[Listed entries — start]

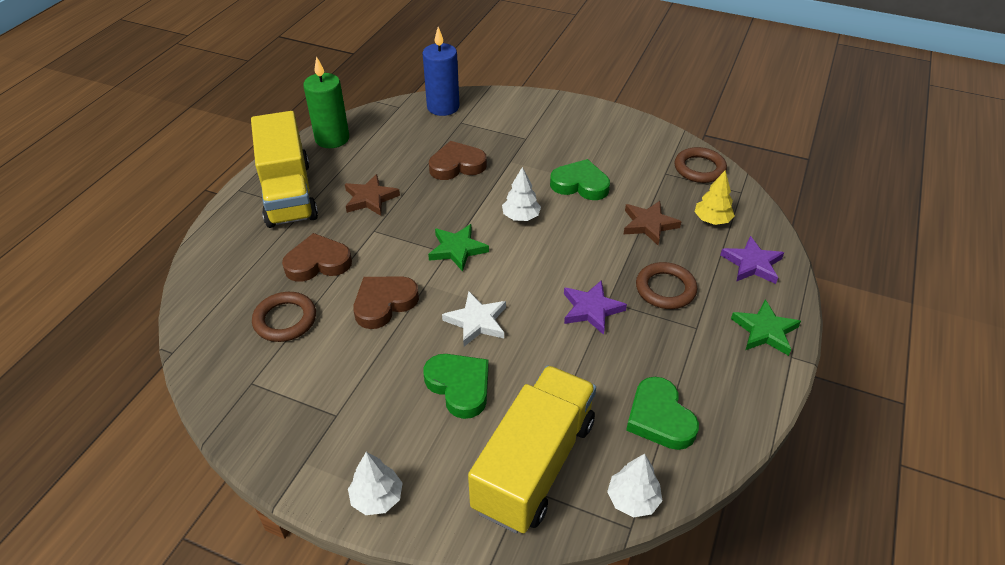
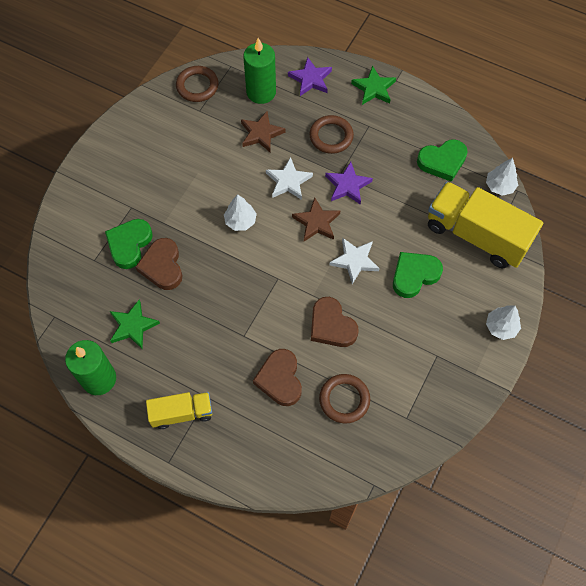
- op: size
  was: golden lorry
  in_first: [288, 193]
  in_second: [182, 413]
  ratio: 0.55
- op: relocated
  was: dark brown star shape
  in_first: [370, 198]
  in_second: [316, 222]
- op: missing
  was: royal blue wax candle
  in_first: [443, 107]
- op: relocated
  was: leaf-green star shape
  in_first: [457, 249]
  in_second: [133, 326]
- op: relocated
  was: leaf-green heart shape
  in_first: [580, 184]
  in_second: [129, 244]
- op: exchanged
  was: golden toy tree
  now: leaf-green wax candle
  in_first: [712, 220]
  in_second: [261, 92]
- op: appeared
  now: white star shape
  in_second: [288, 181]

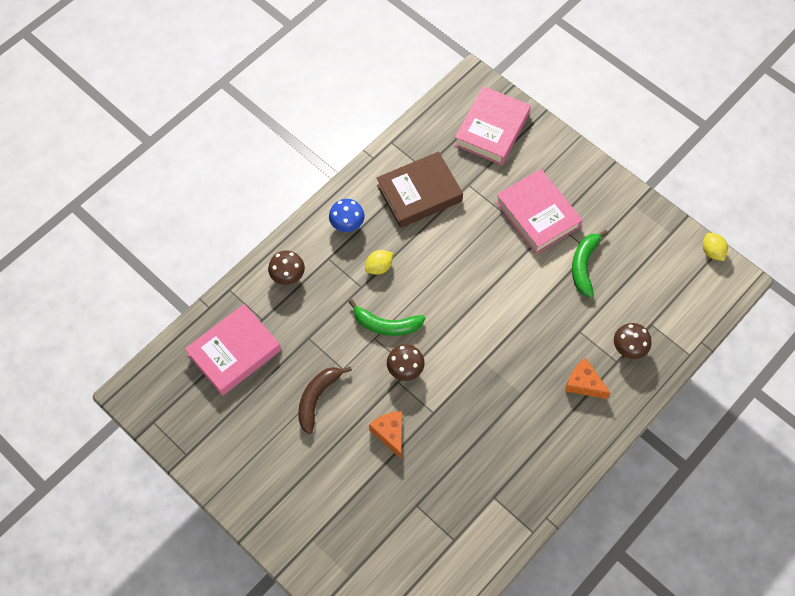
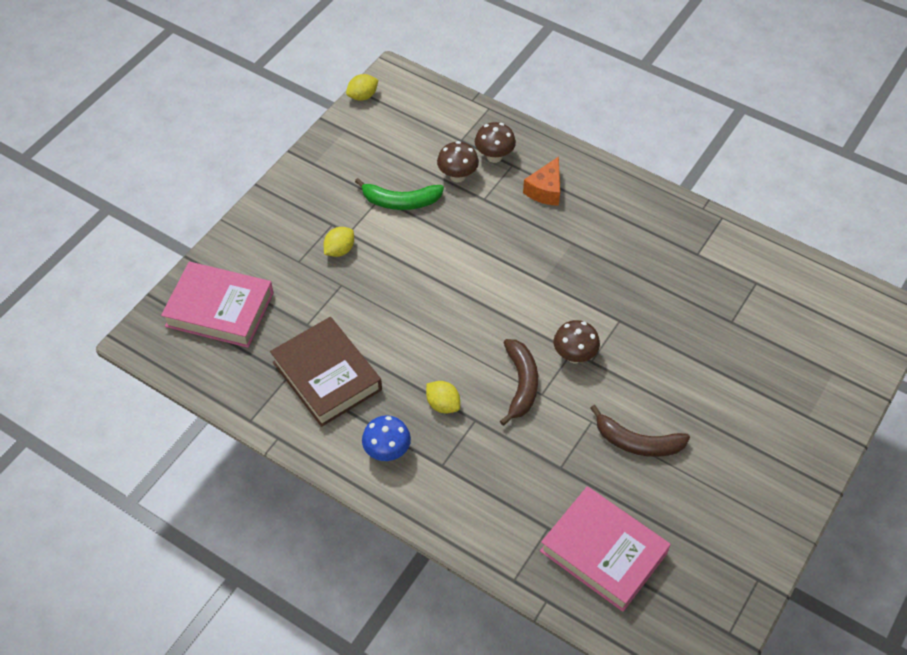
- op: relocated
  was: dark brown fungus
  in_first: [288, 276]
  in_second: [457, 176]
- op: colour
  was: leaf-green toy banana
  now: dark brown toy banana
  in_first: [386, 325]
  in_second: [521, 384]
- op: missing
  was: orange-coloured cheese wedge
  in_first: [390, 433]
- op: exchanged
  was: rosy hardcover
  now: golden citrus fruit
  in_first: [537, 214]
  in_second: [339, 250]

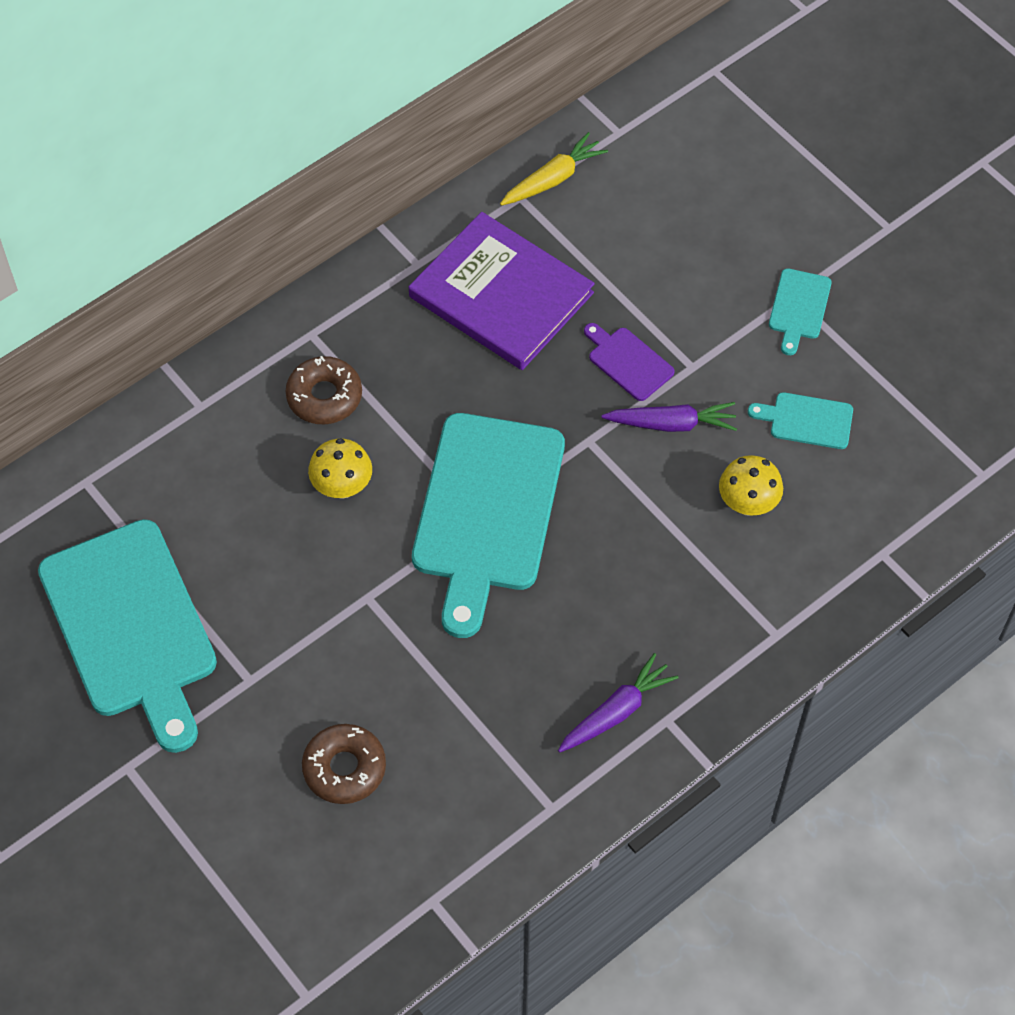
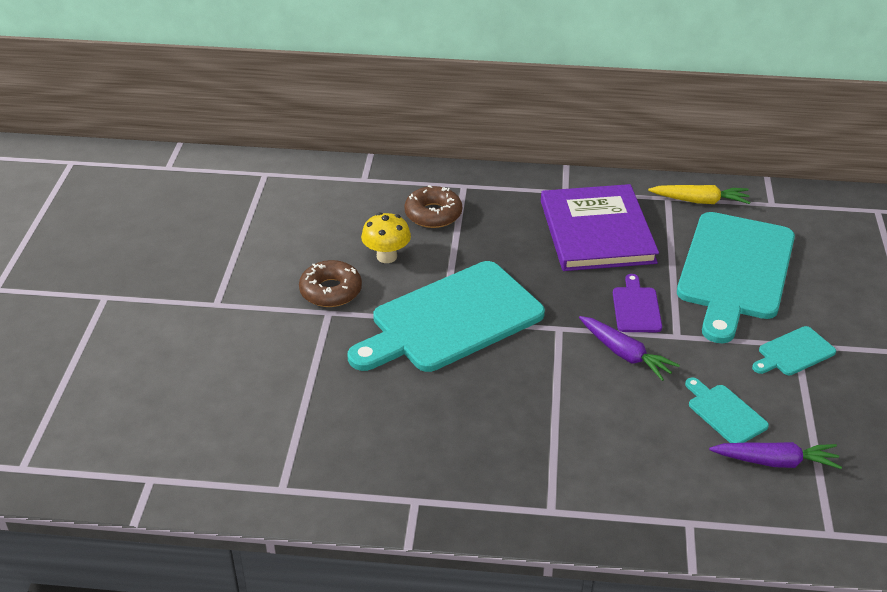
- op: relocated
  was: turquoise cutting board
  in_first: [131, 627]
  in_second: [734, 270]
- op: relocated
  was: dark brown glazed donut
  in_first: [344, 768]
  in_second: [331, 291]
- op: relocated
  was: violet root vegetable
  in_first: [616, 711]
  in_second: [775, 462]
- op: missing
  was: golden fungus
  in_first: [747, 503]

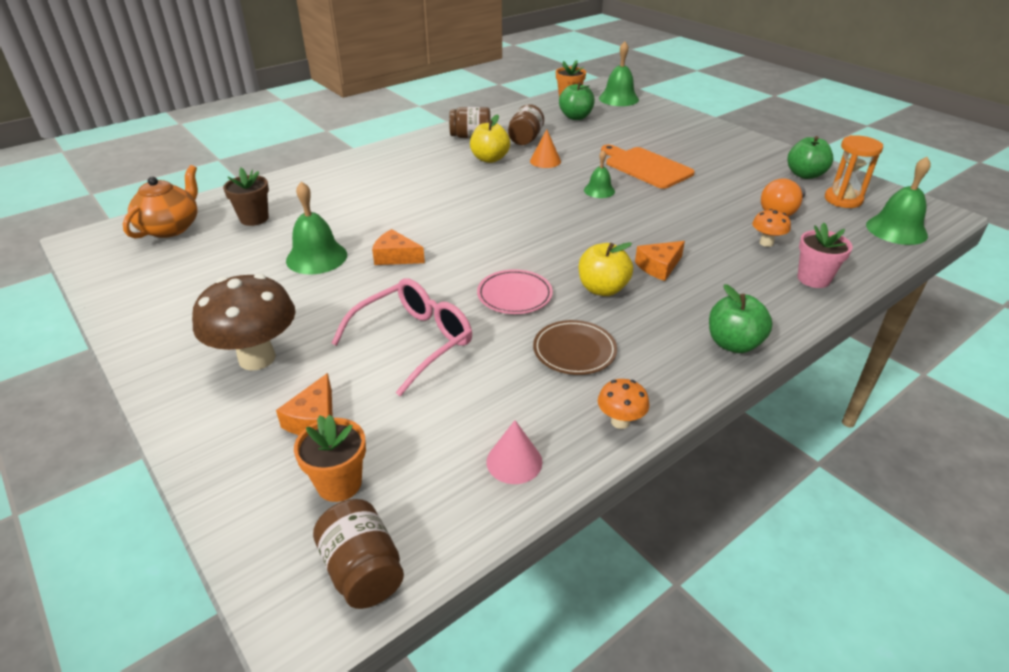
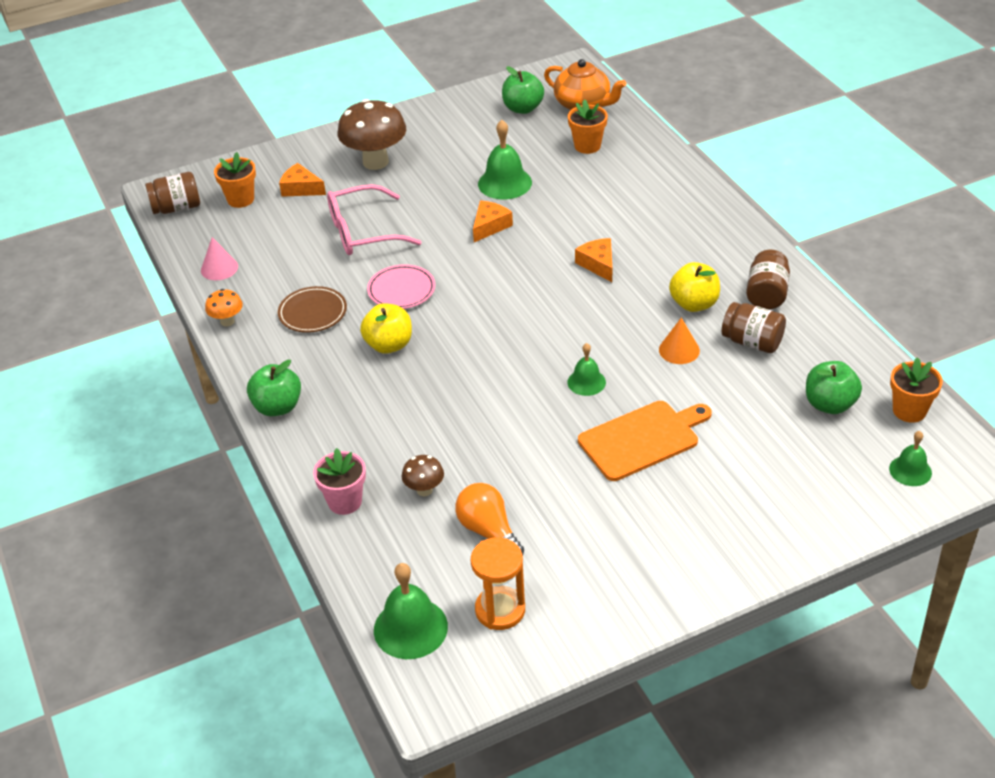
- op: colour
  was: dark brown plant pot
  now: orange-coloured plant pot
  in_first: [254, 218]
  in_second: [587, 146]
- op: spun
  was: rosy spectacles
  in_first: [414, 341]
  in_second: [362, 232]
  clockwise: 105
- op: size
  was: leaf-green bell
  in_first: [618, 98]
  in_second: [910, 470]
  ratio: 0.61
- op: relocated
  was: orange-coloured cheese wedge
  in_first: [659, 267]
  in_second: [598, 264]
- op: colour
  was: orange-coloured fungus
  now: dark brown fungus
  in_first: [766, 243]
  in_second: [424, 490]
- op: relocated
  was: leaf-green apple
  in_first: [805, 175]
  in_second: [523, 108]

[Listed entries — finish]

Please output all of the data exactly as given, omitting any images it holds.

§ **Task response**:
- op: size
  was: golden lorry
  in_first: [288, 193]
  in_second: [182, 413]
  ratio: 0.55
- op: relocated
  was: dark brown star shape
  in_first: [370, 198]
  in_second: [316, 222]
- op: missing
  was: royal blue wax candle
  in_first: [443, 107]
- op: relocated
  was: leaf-green star shape
  in_first: [457, 249]
  in_second: [133, 326]
- op: relocated
  was: leaf-green heart shape
  in_first: [580, 184]
  in_second: [129, 244]
- op: exchanged
  was: golden toy tree
  now: leaf-green wax candle
  in_first: [712, 220]
  in_second: [261, 92]
- op: appeared
  now: white star shape
  in_second: [288, 181]

- op: relocated
  was: dark brown fungus
  in_first: [288, 276]
  in_second: [457, 176]
- op: colour
  was: leaf-green toy banana
  now: dark brown toy banana
  in_first: [386, 325]
  in_second: [521, 384]
- op: missing
  was: orange-coloured cheese wedge
  in_first: [390, 433]
- op: exchanged
  was: rosy hardcover
  now: golden citrus fruit
  in_first: [537, 214]
  in_second: [339, 250]

- op: relocated
  was: turquoise cutting board
  in_first: [131, 627]
  in_second: [734, 270]
- op: relocated
  was: dark brown glazed donut
  in_first: [344, 768]
  in_second: [331, 291]
- op: relocated
  was: violet root vegetable
  in_first: [616, 711]
  in_second: [775, 462]
- op: missing
  was: golden fungus
  in_first: [747, 503]

- op: colour
  was: dark brown plant pot
  now: orange-coloured plant pot
  in_first: [254, 218]
  in_second: [587, 146]
- op: spun
  was: rosy spectacles
  in_first: [414, 341]
  in_second: [362, 232]
  clockwise: 105
- op: size
  was: leaf-green bell
  in_first: [618, 98]
  in_second: [910, 470]
  ratio: 0.61
- op: relocated
  was: orange-coloured cheese wedge
  in_first: [659, 267]
  in_second: [598, 264]
- op: colour
  was: orange-coloured fungus
  now: dark brown fungus
  in_first: [766, 243]
  in_second: [424, 490]
- op: relocated
  was: leaf-green apple
  in_first: [805, 175]
  in_second: [523, 108]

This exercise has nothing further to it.